■ WORK ITEM:
The entries that follow must be given again exactly, with no pictures kept.

■ AVAILABLE DATA:
______________________________

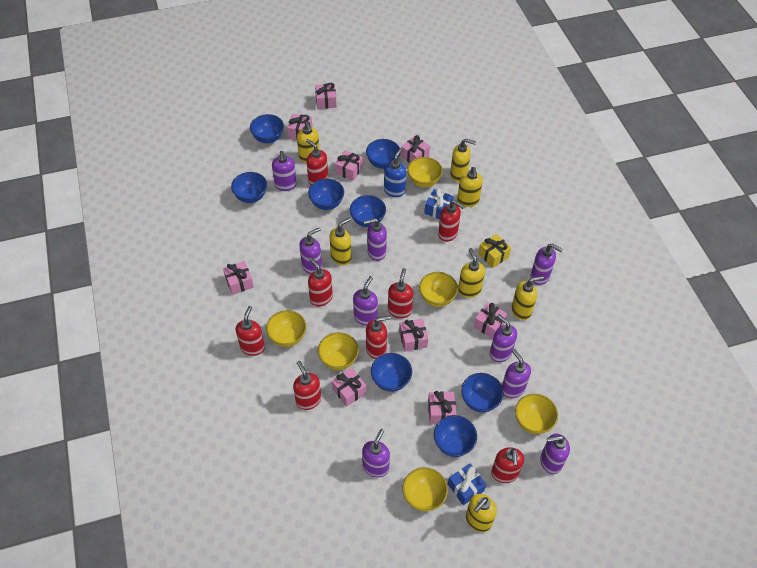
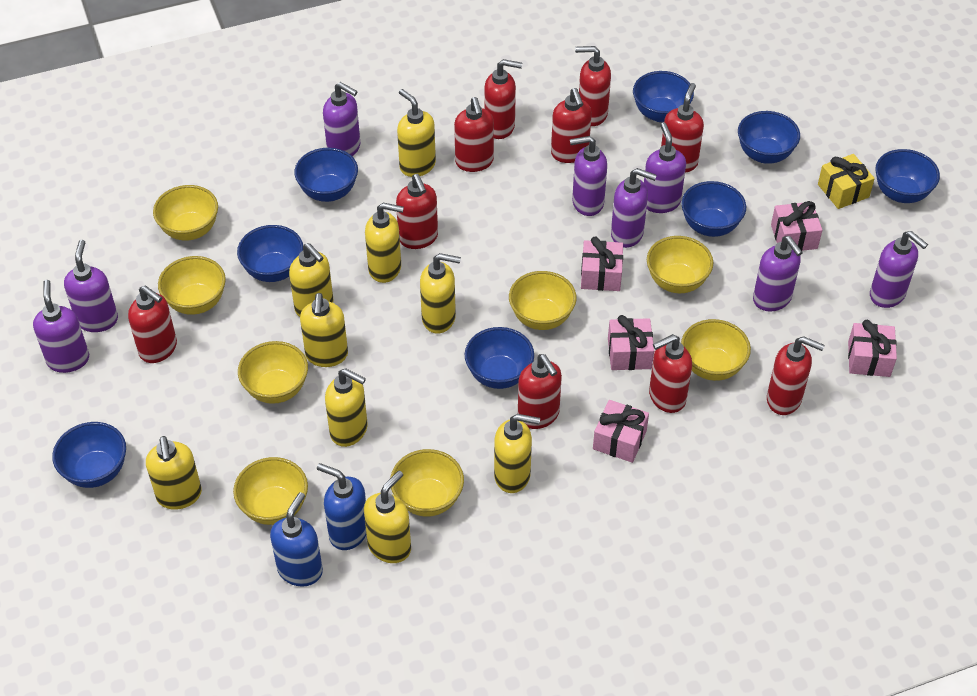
blue gift: 2 -> 0
blue soap dispenser: 1 -> 2
pink gift: 9 -> 5
purple soap dispenser: 9 -> 8
red soap dispenser: 8 -> 10
yellow bowl: 6 -> 8
yellow soap dispenser: 7 -> 9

______________________________

■ OUTPUT FOR THIS TASK:
blue gift: 2 -> 0
blue soap dispenser: 1 -> 2
pink gift: 9 -> 5
purple soap dispenser: 9 -> 8
red soap dispenser: 8 -> 10
yellow bowl: 6 -> 8
yellow soap dispenser: 7 -> 9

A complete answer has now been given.